━━ DATA LISTING
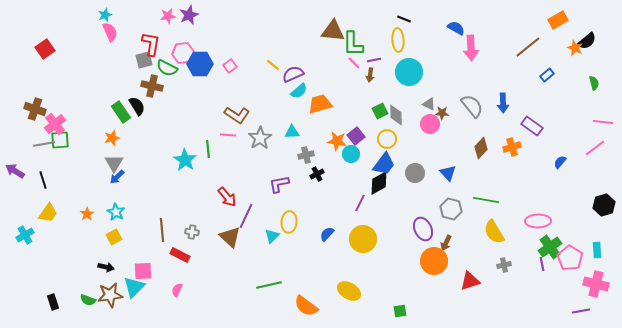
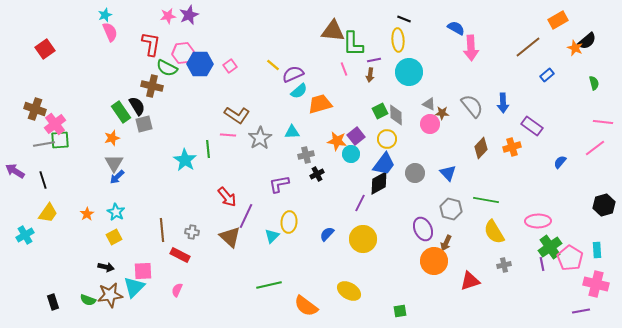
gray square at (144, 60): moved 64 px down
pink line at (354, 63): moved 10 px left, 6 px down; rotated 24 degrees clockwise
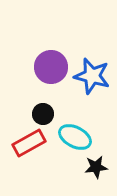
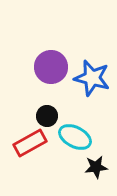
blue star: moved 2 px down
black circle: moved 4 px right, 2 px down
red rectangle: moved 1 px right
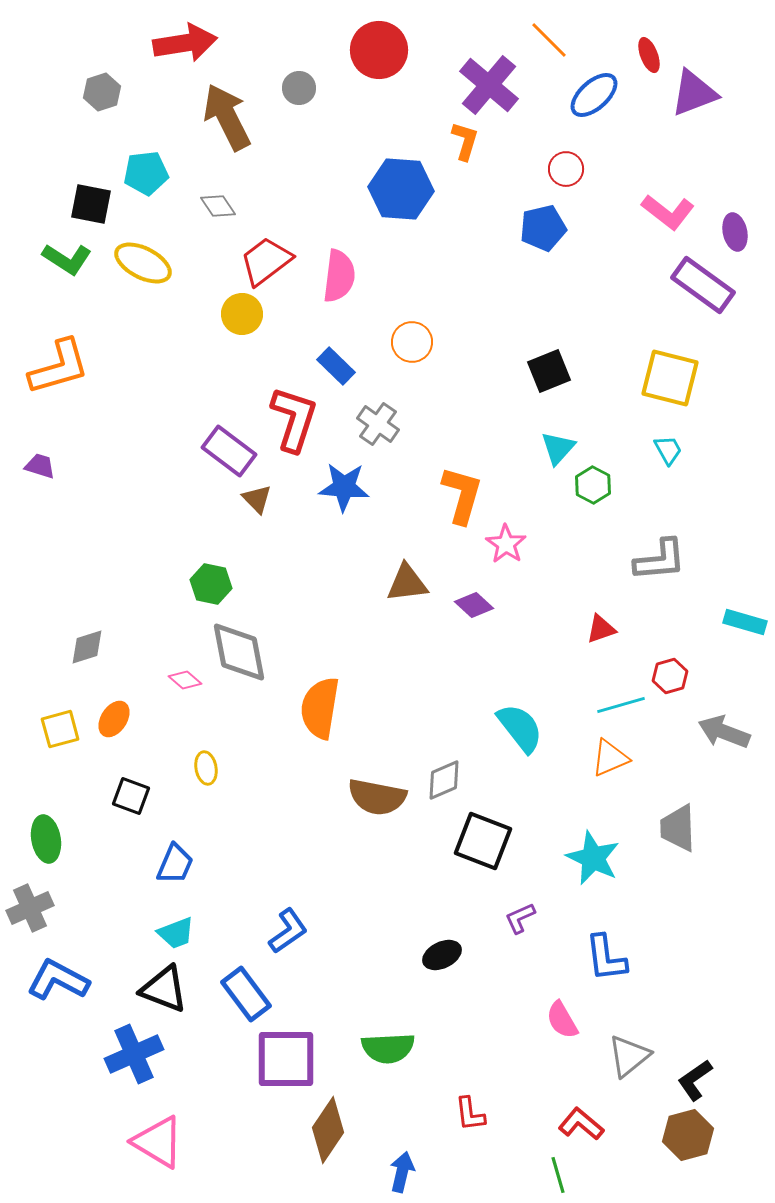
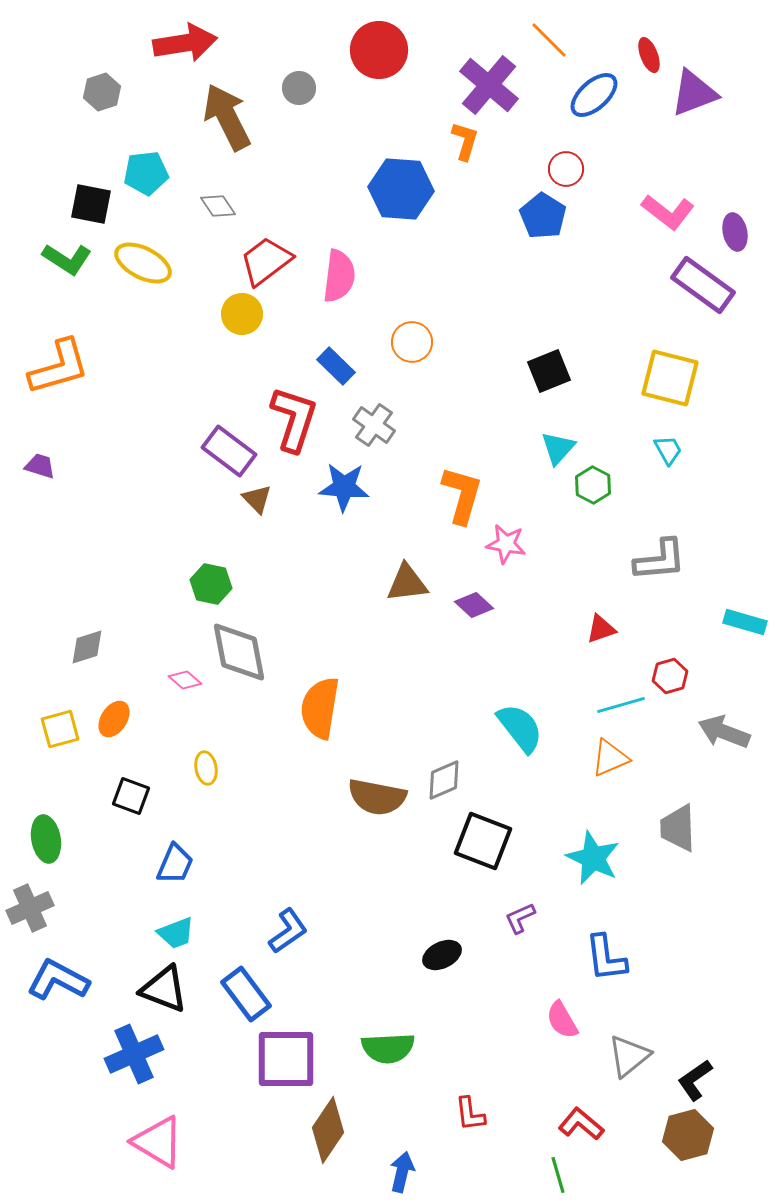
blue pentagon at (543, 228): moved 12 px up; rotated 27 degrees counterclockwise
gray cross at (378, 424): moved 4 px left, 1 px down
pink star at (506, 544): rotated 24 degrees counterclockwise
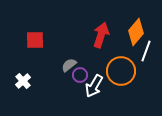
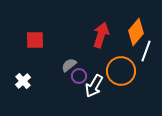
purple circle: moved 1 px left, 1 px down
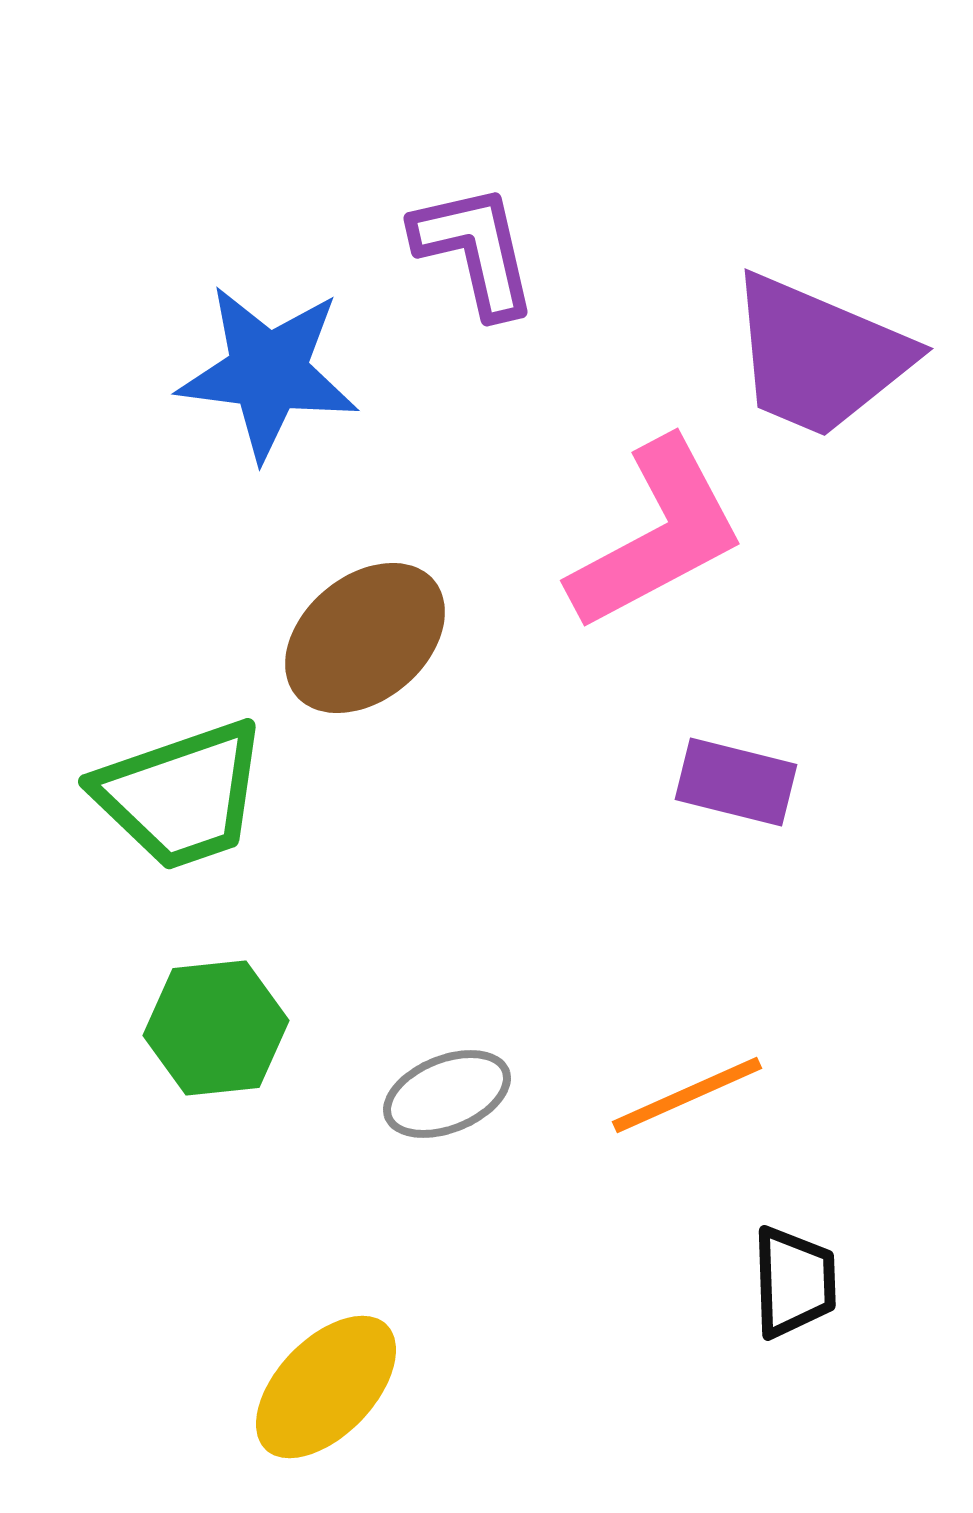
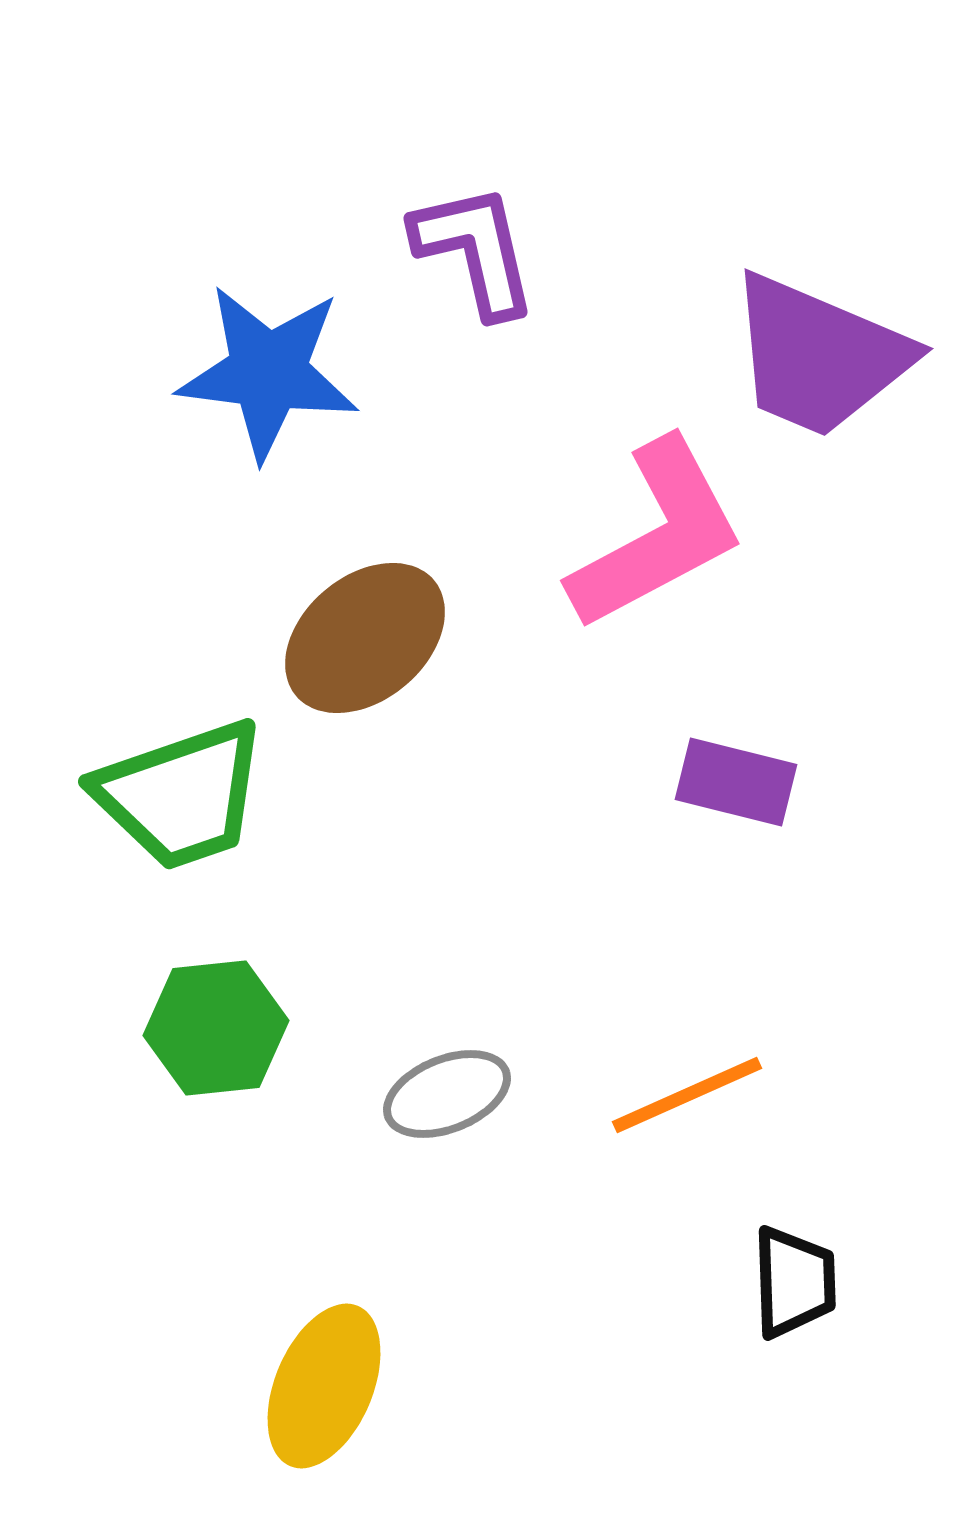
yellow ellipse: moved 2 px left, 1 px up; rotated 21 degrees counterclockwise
━━━━
# REQUIREMENT
Reformat the lines from the one containing "purple circle: moved 1 px left, 1 px down" through the end of the entries, inclusive, as a Markdown table with columns Row and Text. Put a running row number in Row, and omit the picture lines and any blank lines.

# TASK RESULT
| Row | Text |
|---|---|
| 1 | purple circle: moved 1 px left, 1 px down |
| 2 | yellow ellipse: moved 2 px left, 1 px up; rotated 21 degrees counterclockwise |